REQUIRED WORK —
Carry over every entry exactly as it appears in the records.

Change detection outputs
▬▬▬▬▬▬
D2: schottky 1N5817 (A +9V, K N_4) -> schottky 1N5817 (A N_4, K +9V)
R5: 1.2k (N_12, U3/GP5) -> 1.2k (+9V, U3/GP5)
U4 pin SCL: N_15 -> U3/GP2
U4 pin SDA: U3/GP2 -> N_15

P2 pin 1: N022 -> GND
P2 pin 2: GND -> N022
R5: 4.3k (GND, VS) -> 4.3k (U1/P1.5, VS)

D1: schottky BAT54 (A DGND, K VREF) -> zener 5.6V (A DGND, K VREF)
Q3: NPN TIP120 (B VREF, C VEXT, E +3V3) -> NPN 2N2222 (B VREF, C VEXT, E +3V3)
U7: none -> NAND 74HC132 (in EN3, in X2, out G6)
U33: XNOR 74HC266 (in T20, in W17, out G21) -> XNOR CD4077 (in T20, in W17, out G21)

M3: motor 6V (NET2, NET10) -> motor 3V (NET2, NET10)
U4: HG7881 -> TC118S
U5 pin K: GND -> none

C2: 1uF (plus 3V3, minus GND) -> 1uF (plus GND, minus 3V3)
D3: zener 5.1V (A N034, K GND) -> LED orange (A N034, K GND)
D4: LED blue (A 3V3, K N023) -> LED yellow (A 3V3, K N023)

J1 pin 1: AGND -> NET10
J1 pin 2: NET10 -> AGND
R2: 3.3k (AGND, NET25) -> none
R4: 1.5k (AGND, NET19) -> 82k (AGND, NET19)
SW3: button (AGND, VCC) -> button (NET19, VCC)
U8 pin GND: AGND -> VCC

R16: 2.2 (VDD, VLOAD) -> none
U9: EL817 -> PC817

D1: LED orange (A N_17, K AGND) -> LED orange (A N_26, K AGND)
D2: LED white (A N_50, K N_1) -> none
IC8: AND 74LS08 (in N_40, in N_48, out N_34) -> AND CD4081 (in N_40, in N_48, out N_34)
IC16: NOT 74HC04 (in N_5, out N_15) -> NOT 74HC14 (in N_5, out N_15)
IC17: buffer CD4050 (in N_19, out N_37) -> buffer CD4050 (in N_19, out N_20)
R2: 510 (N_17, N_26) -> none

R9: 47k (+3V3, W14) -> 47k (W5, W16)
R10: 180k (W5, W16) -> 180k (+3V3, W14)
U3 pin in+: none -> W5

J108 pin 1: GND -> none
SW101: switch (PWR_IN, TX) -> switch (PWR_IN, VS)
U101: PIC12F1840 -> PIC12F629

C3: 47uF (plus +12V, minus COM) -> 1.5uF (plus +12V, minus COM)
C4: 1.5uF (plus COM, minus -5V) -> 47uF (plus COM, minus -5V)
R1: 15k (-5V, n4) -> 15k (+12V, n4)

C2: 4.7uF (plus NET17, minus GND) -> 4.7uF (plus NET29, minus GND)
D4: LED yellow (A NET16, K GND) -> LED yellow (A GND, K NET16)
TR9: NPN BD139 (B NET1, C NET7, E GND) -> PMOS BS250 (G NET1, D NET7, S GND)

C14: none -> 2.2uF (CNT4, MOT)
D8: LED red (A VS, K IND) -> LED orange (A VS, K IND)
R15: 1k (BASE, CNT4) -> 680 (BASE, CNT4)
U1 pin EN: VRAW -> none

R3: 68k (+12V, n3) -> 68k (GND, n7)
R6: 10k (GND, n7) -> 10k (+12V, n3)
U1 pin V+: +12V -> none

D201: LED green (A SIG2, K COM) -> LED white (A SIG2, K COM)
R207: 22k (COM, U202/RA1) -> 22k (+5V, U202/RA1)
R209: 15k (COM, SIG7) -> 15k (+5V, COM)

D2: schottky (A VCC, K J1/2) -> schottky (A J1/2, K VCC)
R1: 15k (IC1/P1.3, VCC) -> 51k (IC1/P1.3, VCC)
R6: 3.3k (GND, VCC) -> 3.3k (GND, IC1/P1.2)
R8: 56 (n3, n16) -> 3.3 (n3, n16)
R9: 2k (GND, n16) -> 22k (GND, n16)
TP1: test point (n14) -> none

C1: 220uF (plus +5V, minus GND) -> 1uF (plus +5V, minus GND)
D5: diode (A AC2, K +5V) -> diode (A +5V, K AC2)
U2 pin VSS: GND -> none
▬▬▬▬▬▬
ANSWER SPACE —
D2: schottky 1N5817 (A +9V, K N_4) -> schottky 1N5817 (A N_4, K +9V)
R5: 1.2k (N_12, U3/GP5) -> 1.2k (+9V, U3/GP5)
U4 pin SCL: N_15 -> U3/GP2
U4 pin SDA: U3/GP2 -> N_15

P2 pin 1: N022 -> GND
P2 pin 2: GND -> N022
R5: 4.3k (GND, VS) -> 4.3k (U1/P1.5, VS)

D1: schottky BAT54 (A DGND, K VREF) -> zener 5.6V (A DGND, K VREF)
Q3: NPN TIP120 (B VREF, C VEXT, E +3V3) -> NPN 2N2222 (B VREF, C VEXT, E +3V3)
U7: none -> NAND 74HC132 (in EN3, in X2, out G6)
U33: XNOR 74HC266 (in T20, in W17, out G21) -> XNOR CD4077 (in T20, in W17, out G21)

M3: motor 6V (NET2, NET10) -> motor 3V (NET2, NET10)
U4: HG7881 -> TC118S
U5 pin K: GND -> none

C2: 1uF (plus 3V3, minus GND) -> 1uF (plus GND, minus 3V3)
D3: zener 5.1V (A N034, K GND) -> LED orange (A N034, K GND)
D4: LED blue (A 3V3, K N023) -> LED yellow (A 3V3, K N023)

J1 pin 1: AGND -> NET10
J1 pin 2: NET10 -> AGND
R2: 3.3k (AGND, NET25) -> none
R4: 1.5k (AGND, NET19) -> 82k (AGND, NET19)
SW3: button (AGND, VCC) -> button (NET19, VCC)
U8 pin GND: AGND -> VCC

R16: 2.2 (VDD, VLOAD) -> none
U9: EL817 -> PC817

D1: LED orange (A N_17, K AGND) -> LED orange (A N_26, K AGND)
D2: LED white (A N_50, K N_1) -> none
IC8: AND 74LS08 (in N_40, in N_48, out N_34) -> AND CD4081 (in N_40, in N_48, out N_34)
IC16: NOT 74HC04 (in N_5, out N_15) -> NOT 74HC14 (in N_5, out N_15)
IC17: buffer CD4050 (in N_19, out N_37) -> buffer CD4050 (in N_19, out N_20)
R2: 510 (N_17, N_26) -> none

R9: 47k (+3V3, W14) -> 47k (W5, W16)
R10: 180k (W5, W16) -> 180k (+3V3, W14)
U3 pin in+: none -> W5

J108 pin 1: GND -> none
SW101: switch (PWR_IN, TX) -> switch (PWR_IN, VS)
U101: PIC12F1840 -> PIC12F629

C3: 47uF (plus +12V, minus COM) -> 1.5uF (plus +12V, minus COM)
C4: 1.5uF (plus COM, minus -5V) -> 47uF (plus COM, minus -5V)
R1: 15k (-5V, n4) -> 15k (+12V, n4)

C2: 4.7uF (plus NET17, minus GND) -> 4.7uF (plus NET29, minus GND)
D4: LED yellow (A NET16, K GND) -> LED yellow (A GND, K NET16)
TR9: NPN BD139 (B NET1, C NET7, E GND) -> PMOS BS250 (G NET1, D NET7, S GND)

C14: none -> 2.2uF (CNT4, MOT)
D8: LED red (A VS, K IND) -> LED orange (A VS, K IND)
R15: 1k (BASE, CNT4) -> 680 (BASE, CNT4)
U1 pin EN: VRAW -> none

R3: 68k (+12V, n3) -> 68k (GND, n7)
R6: 10k (GND, n7) -> 10k (+12V, n3)
U1 pin V+: +12V -> none

D201: LED green (A SIG2, K COM) -> LED white (A SIG2, K COM)
R207: 22k (COM, U202/RA1) -> 22k (+5V, U202/RA1)
R209: 15k (COM, SIG7) -> 15k (+5V, COM)

D2: schottky (A VCC, K J1/2) -> schottky (A J1/2, K VCC)
R1: 15k (IC1/P1.3, VCC) -> 51k (IC1/P1.3, VCC)
R6: 3.3k (GND, VCC) -> 3.3k (GND, IC1/P1.2)
R8: 56 (n3, n16) -> 3.3 (n3, n16)
R9: 2k (GND, n16) -> 22k (GND, n16)
TP1: test point (n14) -> none

C1: 220uF (plus +5V, minus GND) -> 1uF (plus +5V, minus GND)
D5: diode (A AC2, K +5V) -> diode (A +5V, K AC2)
U2 pin VSS: GND -> none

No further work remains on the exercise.